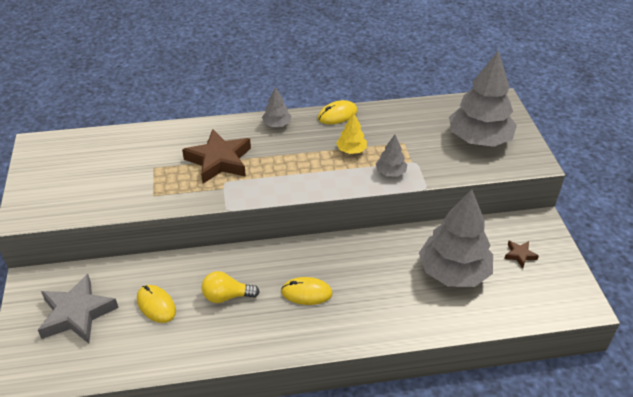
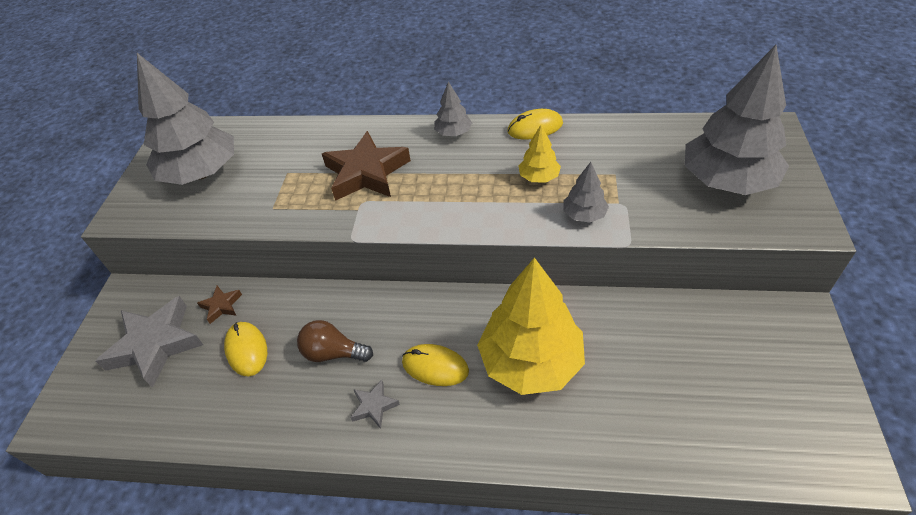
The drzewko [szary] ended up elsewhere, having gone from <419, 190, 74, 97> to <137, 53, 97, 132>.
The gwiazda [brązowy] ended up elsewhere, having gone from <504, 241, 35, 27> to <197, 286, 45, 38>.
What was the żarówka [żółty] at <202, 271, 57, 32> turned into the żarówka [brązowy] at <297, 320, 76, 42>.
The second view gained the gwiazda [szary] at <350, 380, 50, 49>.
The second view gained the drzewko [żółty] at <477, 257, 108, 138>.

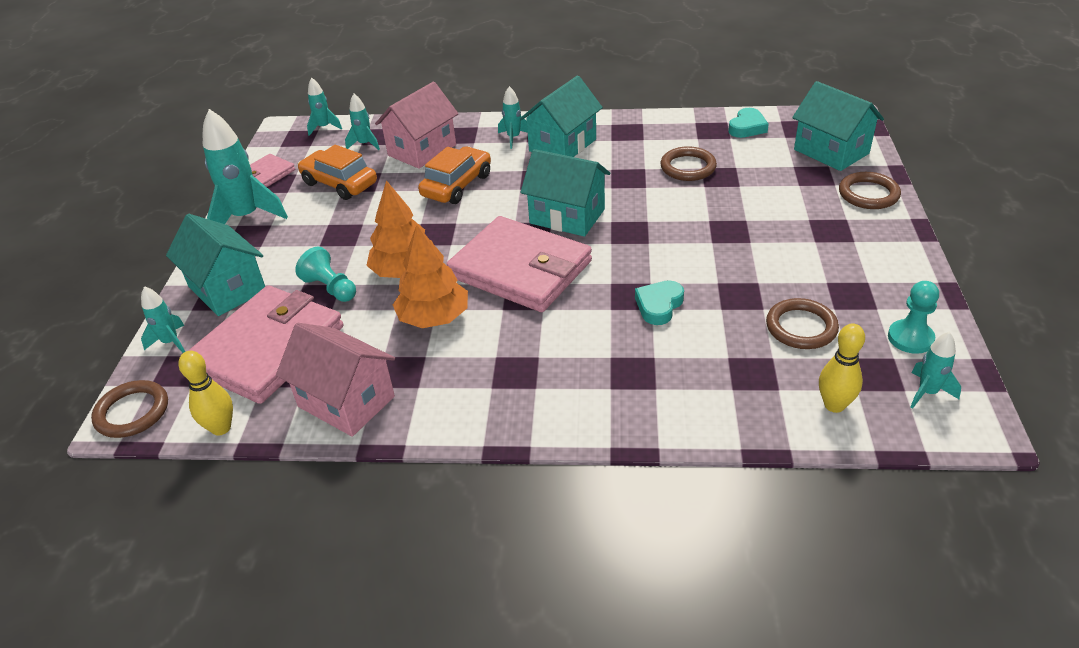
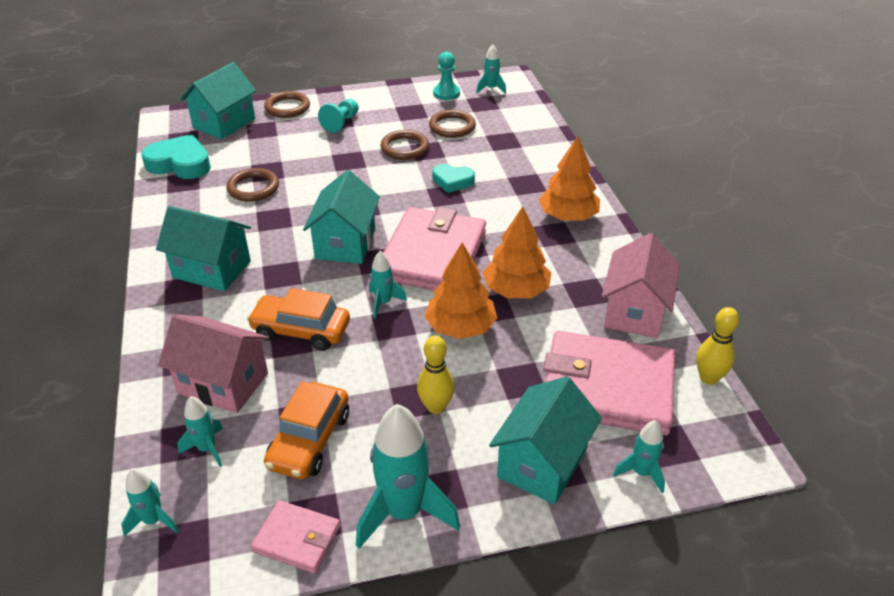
The size of the serce [turkusowy] at <728, 108, 41, 30> changed by a factor of 1.62.
The pionek [turkusowy] ended up elsewhere, having gone from <295, 246, 61, 56> to <318, 99, 41, 34>.
The rakieta [turkusowy] ended up elsewhere, having gone from <498, 86, 30, 63> to <369, 251, 38, 68>.
The pierścień [brązowy] ended up elsewhere, having gone from <91, 380, 77, 58> to <380, 130, 49, 30>.
The kręgiel [żółty] ended up elsewhere, having gone from <819, 324, 46, 89> to <417, 336, 38, 78>.
The second view gained the drzewko [pomarańczowy] at <539, 136, 61, 85>.

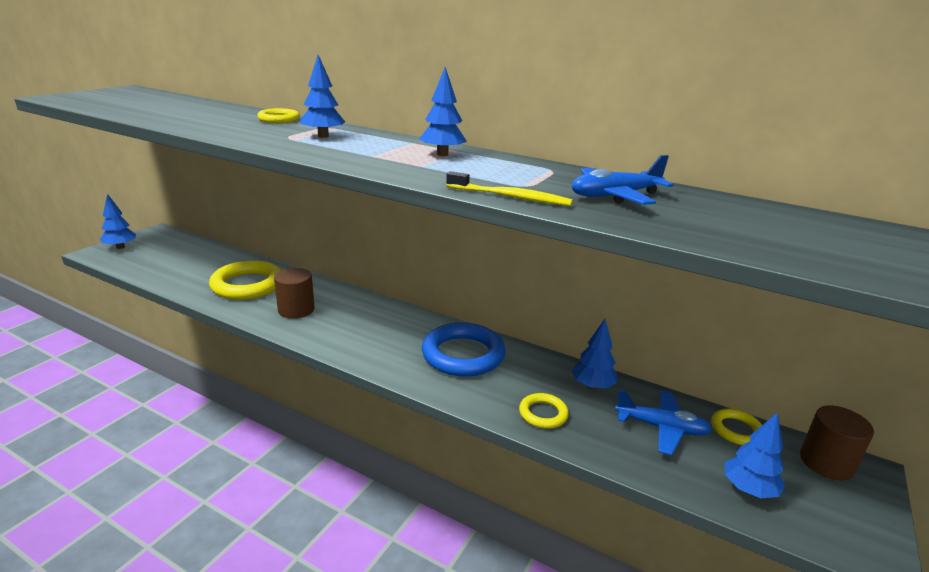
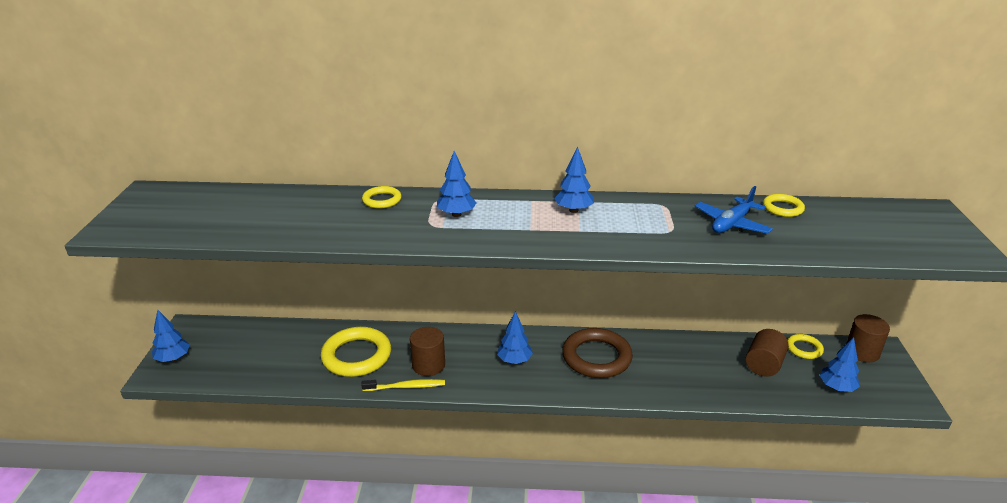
The szczoteczka do zębów [żółty] ended up elsewhere, having gone from <446, 171, 127, 35> to <361, 379, 84, 12>.
The drzewko [niebieski] ended up elsewhere, having gone from <572, 319, 45, 71> to <497, 311, 36, 53>.
What was the pierścień [niebieski] at <422, 323, 84, 54> turned into the pierścień [brązowy] at <562, 328, 71, 50>.
Where the samolot [niebieski] stood at <615, 390, 97, 65>, the walec [brązowy] came to stand at <746, 329, 43, 48>.
The pierścień [żółty] ended up elsewhere, having gone from <519, 393, 50, 36> to <763, 194, 42, 23>.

--

__Instructions to follow__. Repeat everything in the records above exactly, except the pictures.

__Exercise result__.
The drzewko [szary] ended up elsewhere, having gone from <419, 190, 74, 97> to <137, 53, 97, 132>.
The gwiazda [brązowy] ended up elsewhere, having gone from <504, 241, 35, 27> to <197, 286, 45, 38>.
What was the żarówka [żółty] at <202, 271, 57, 32> turned into the żarówka [brązowy] at <297, 320, 76, 42>.
The second view gained the gwiazda [szary] at <350, 380, 50, 49>.
The second view gained the drzewko [żółty] at <477, 257, 108, 138>.

The size of the serce [turkusowy] at <728, 108, 41, 30> changed by a factor of 1.62.
The pionek [turkusowy] ended up elsewhere, having gone from <295, 246, 61, 56> to <318, 99, 41, 34>.
The rakieta [turkusowy] ended up elsewhere, having gone from <498, 86, 30, 63> to <369, 251, 38, 68>.
The pierścień [brązowy] ended up elsewhere, having gone from <91, 380, 77, 58> to <380, 130, 49, 30>.
The kręgiel [żółty] ended up elsewhere, having gone from <819, 324, 46, 89> to <417, 336, 38, 78>.
The second view gained the drzewko [pomarańczowy] at <539, 136, 61, 85>.

The szczoteczka do zębów [żółty] ended up elsewhere, having gone from <446, 171, 127, 35> to <361, 379, 84, 12>.
The drzewko [niebieski] ended up elsewhere, having gone from <572, 319, 45, 71> to <497, 311, 36, 53>.
What was the pierścień [niebieski] at <422, 323, 84, 54> turned into the pierścień [brązowy] at <562, 328, 71, 50>.
Where the samolot [niebieski] stood at <615, 390, 97, 65>, the walec [brązowy] came to stand at <746, 329, 43, 48>.
The pierścień [żółty] ended up elsewhere, having gone from <519, 393, 50, 36> to <763, 194, 42, 23>.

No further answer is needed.